MATERIAL FOR THIS TASK:
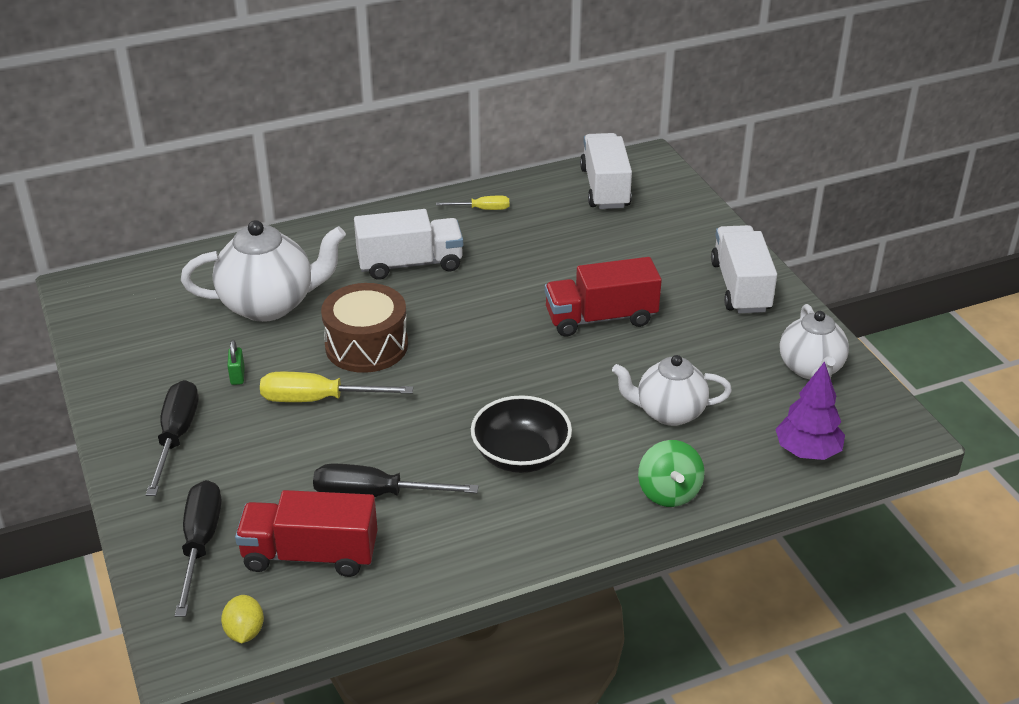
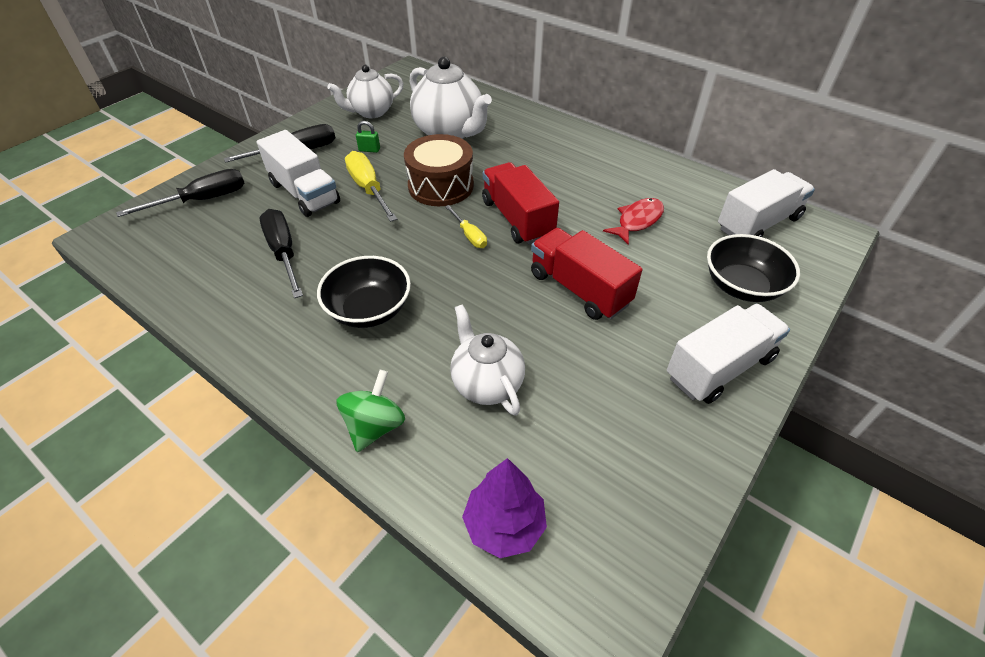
camera: 60 degrees right, 10 degrees up
(237, 376) = (369, 150): green padlock -> green padlock turned 45 degrees clockwise
(245, 632) = (126, 250): yellow lemon -> none
(310, 554) = (209, 248): red truck -> red truck (517, 218)
(410, 264) = (548, 168): white truck -> white truck (304, 193)
(482, 209) = (650, 174): yellow screwdriver -> yellow screwdriver (469, 235)
(542, 247) = (637, 221): none -> red fish
(668, 234) = (742, 286): none -> black bowl
(669, 492) = (375, 426): green spinning top -> green spinning top turned 150 degrees clockwise
(810, 369) = (643, 478): white teapot -> white teapot (371, 112)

WHAT YOU NEED TO DO: Please report all lines in the entries where "yellow" appears.

REPLY:
(245, 632) = (126, 250): yellow lemon -> none
(482, 209) = (650, 174): yellow screwdriver -> yellow screwdriver (469, 235)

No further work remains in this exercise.